> [The task] Please transcribe exactly, and only, the lines of the data below between the line holding "orange brick A1:A2" and the line holding "grey brick G4 level", inclusive.

> [Recorded information]
------------------------------

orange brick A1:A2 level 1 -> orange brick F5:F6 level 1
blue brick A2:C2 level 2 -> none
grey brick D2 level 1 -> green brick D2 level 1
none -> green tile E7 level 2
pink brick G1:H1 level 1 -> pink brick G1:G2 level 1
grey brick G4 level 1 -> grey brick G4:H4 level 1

------------------------------

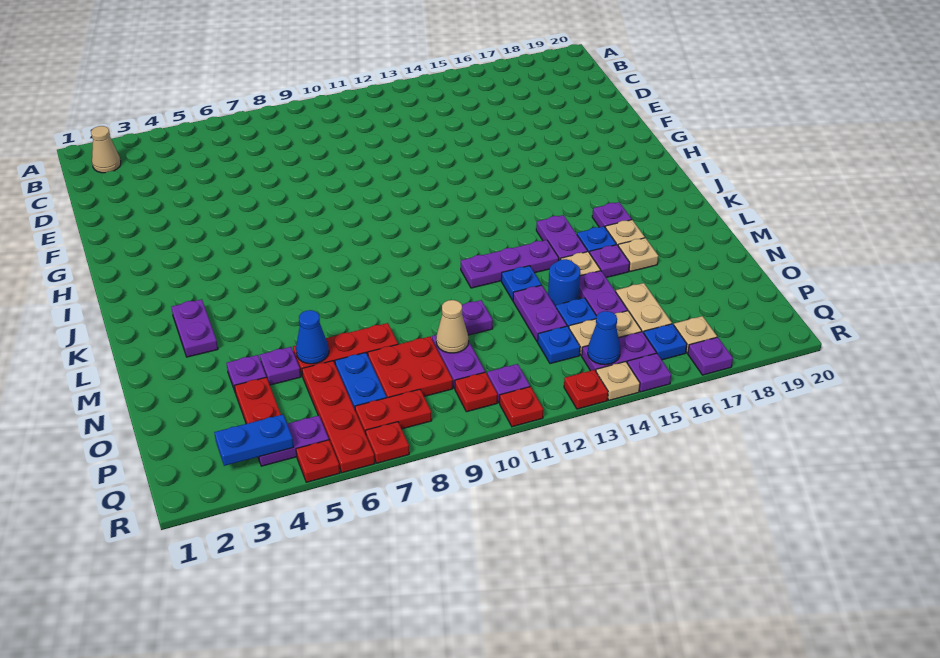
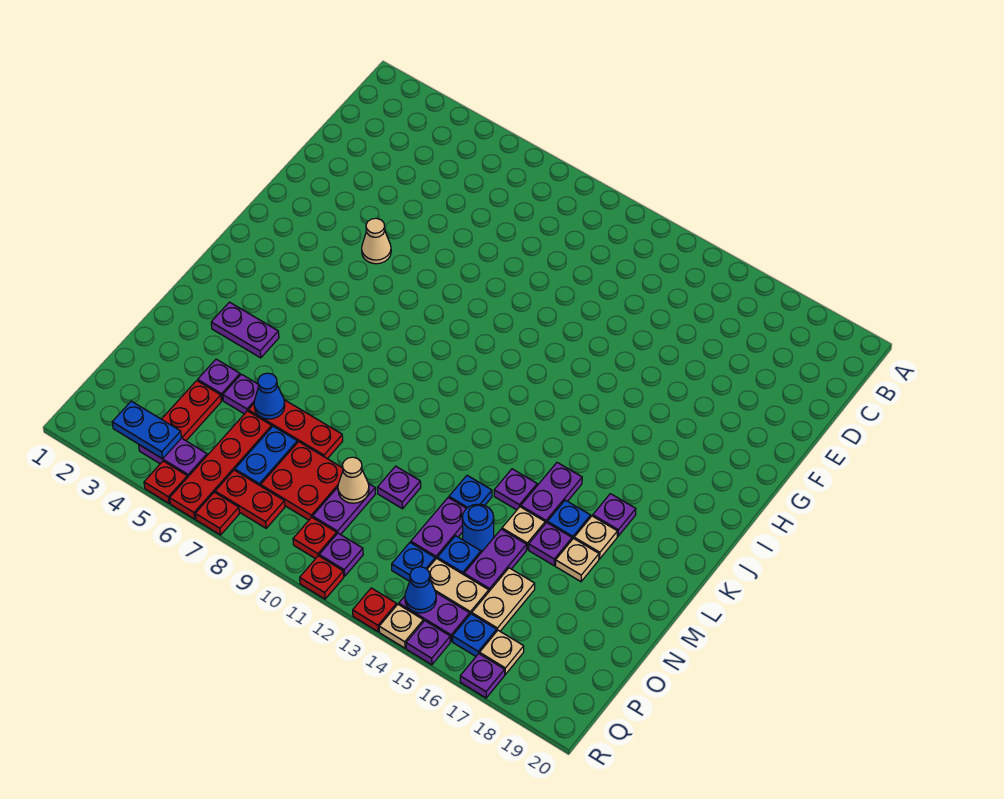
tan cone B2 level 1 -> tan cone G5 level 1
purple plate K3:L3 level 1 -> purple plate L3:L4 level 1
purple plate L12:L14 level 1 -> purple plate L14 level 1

------------------------------

> [Exercise output]
orange brick A1:A2 level 1 -> orange brick F5:F6 level 1
blue brick A2:C2 level 2 -> none
grey brick D2 level 1 -> green brick D2 level 1
none -> green tile E7 level 2
pink brick G1:H1 level 1 -> pink brick G1:G2 level 1
grey brick G4 level 1 -> grey brick G4:H4 level 1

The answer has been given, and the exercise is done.